= WHAT IS REQUIRED =
The copy must match the data word for word and contain no pictures.

Data entries

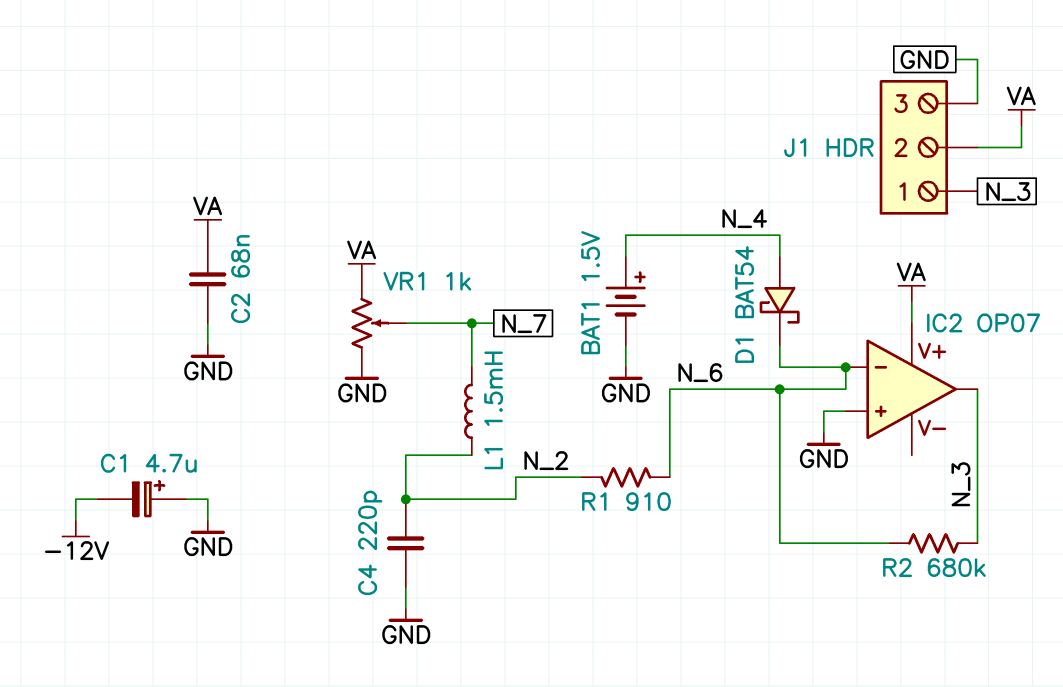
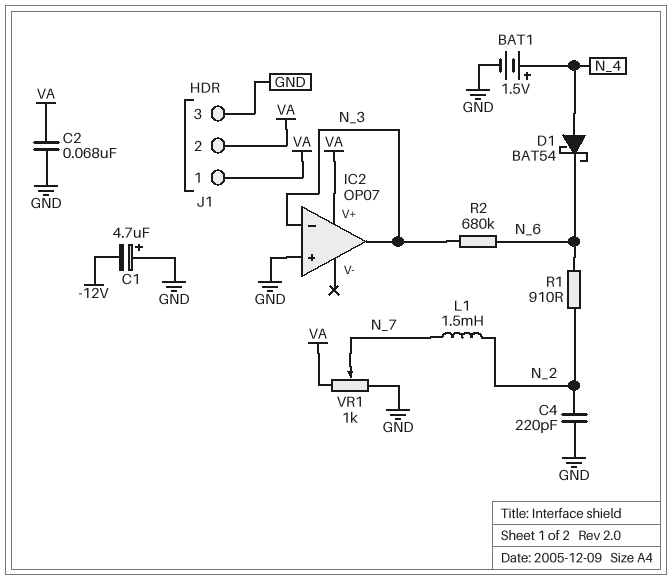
IC2 pin in-: N_6 -> N_3
J1 pin 1: N_3 -> VA

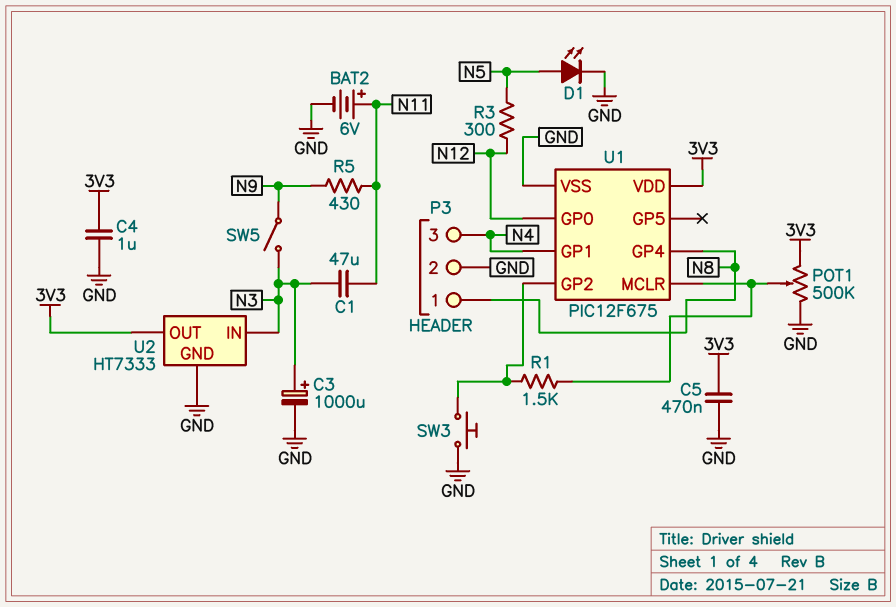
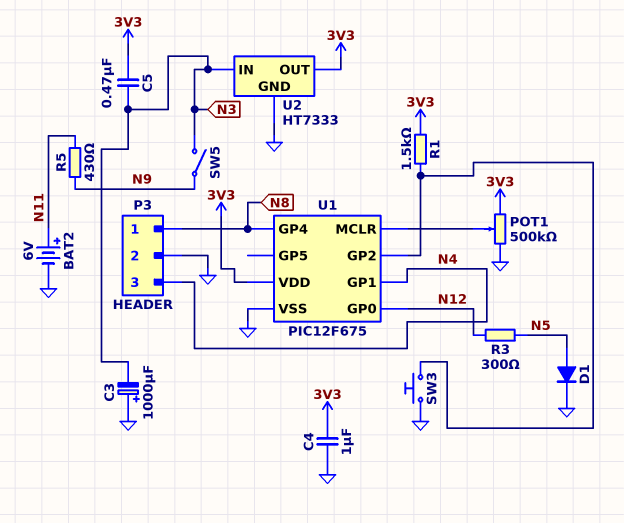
C1: 47uF (N3, N11) -> none
C3: 1000uF (plus N3, minus GND) -> 1000uF (plus GND, minus N3)
C5: 470nF (3V3, GND) -> 470nF (3V3, N3)
D1: LED (A N5, K GND) -> diode (A N5, K GND)
R1: 1.5k (U1/GP2, U1/MCLR) -> 1.5k (3V3, U1/GP2)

= TASK SOLUTION =
IC2 pin in-: N_6 -> N_3
J1 pin 1: N_3 -> VA

C1: 47uF (N3, N11) -> none
C3: 1000uF (plus N3, minus GND) -> 1000uF (plus GND, minus N3)
C5: 470nF (3V3, GND) -> 470nF (3V3, N3)
D1: LED (A N5, K GND) -> diode (A N5, K GND)
R1: 1.5k (U1/GP2, U1/MCLR) -> 1.5k (3V3, U1/GP2)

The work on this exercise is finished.